Beginning with the line below that contains "95, 139) x0.60" and ending with the line that contains "217, 35, 45)", copy every line exactly. Copy nothing else.

*Supplied records*.
-- Opening Marker --

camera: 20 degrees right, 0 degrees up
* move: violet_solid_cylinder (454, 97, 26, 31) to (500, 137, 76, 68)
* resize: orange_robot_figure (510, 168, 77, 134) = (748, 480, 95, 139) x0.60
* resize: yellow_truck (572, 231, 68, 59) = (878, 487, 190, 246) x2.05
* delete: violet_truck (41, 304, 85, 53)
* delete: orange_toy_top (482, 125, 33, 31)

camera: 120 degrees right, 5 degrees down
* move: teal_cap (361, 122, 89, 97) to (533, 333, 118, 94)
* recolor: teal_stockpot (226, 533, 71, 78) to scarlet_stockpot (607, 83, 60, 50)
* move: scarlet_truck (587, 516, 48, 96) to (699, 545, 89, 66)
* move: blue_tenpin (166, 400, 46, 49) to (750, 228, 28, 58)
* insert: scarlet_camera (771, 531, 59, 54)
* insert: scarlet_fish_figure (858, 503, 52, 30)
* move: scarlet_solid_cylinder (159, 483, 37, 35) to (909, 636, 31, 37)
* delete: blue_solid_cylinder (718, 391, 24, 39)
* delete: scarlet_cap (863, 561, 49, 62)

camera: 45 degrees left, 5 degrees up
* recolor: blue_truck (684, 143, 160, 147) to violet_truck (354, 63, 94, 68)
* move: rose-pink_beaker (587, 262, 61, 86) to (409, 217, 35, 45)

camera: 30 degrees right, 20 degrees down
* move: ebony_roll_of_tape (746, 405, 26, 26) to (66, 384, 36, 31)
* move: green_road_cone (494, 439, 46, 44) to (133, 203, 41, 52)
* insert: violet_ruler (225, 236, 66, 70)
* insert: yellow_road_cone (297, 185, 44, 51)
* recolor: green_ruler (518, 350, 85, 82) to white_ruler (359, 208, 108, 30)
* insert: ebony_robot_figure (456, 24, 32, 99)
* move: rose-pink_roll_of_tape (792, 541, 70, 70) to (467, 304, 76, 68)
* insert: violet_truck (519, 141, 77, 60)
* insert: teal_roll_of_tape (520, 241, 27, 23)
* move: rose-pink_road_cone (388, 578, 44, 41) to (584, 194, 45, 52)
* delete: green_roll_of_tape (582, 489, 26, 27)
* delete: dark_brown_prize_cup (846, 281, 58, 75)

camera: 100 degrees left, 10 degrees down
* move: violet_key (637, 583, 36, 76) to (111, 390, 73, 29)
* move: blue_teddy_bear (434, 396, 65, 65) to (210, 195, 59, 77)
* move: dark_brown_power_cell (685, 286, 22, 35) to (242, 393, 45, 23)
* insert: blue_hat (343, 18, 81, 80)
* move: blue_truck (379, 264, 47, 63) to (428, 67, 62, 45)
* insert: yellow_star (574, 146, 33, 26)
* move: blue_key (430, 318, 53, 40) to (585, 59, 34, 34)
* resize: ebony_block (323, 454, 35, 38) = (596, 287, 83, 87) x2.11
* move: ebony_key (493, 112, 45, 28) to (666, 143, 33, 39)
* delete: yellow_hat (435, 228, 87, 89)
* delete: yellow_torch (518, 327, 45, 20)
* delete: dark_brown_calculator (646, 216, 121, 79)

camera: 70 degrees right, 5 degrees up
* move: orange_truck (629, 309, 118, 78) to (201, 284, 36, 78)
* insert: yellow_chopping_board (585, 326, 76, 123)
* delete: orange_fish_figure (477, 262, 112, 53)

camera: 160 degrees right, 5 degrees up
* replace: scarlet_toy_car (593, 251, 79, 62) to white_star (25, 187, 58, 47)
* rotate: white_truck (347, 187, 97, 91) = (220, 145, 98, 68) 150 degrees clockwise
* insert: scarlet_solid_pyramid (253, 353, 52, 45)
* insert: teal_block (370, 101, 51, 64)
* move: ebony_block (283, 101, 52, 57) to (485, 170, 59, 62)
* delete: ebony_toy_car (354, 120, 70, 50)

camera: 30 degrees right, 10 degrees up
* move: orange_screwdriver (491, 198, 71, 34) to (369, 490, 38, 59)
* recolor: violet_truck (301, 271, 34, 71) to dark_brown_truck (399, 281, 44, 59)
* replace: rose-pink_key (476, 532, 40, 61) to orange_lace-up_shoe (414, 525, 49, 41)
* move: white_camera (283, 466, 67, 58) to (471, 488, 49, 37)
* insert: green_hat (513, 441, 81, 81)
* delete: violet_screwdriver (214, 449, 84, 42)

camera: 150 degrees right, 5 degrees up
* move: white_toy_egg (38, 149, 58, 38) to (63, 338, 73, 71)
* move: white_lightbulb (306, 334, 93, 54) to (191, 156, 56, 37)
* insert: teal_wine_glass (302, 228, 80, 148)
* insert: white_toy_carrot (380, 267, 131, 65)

-- Closing Marker --

*Problem solution*.
* resize: orange_robot_figure (510, 168, 77, 134) = (748, 480, 95, 139) x0.60
* resize: yellow_truck (572, 231, 68, 59) = (878, 487, 190, 246) x2.05
* delete: violet_truck (41, 304, 85, 53)
* delete: orange_toy_top (482, 125, 33, 31)

camera: 120 degrees right, 5 degrees down
* move: teal_cap (361, 122, 89, 97) to (533, 333, 118, 94)
* recolor: teal_stockpot (226, 533, 71, 78) to scarlet_stockpot (607, 83, 60, 50)
* move: scarlet_truck (587, 516, 48, 96) to (699, 545, 89, 66)
* move: blue_tenpin (166, 400, 46, 49) to (750, 228, 28, 58)
* insert: scarlet_camera (771, 531, 59, 54)
* insert: scarlet_fish_figure (858, 503, 52, 30)
* move: scarlet_solid_cylinder (159, 483, 37, 35) to (909, 636, 31, 37)
* delete: blue_solid_cylinder (718, 391, 24, 39)
* delete: scarlet_cap (863, 561, 49, 62)

camera: 45 degrees left, 5 degrees up
* recolor: blue_truck (684, 143, 160, 147) to violet_truck (354, 63, 94, 68)
* move: rose-pink_beaker (587, 262, 61, 86) to (409, 217, 35, 45)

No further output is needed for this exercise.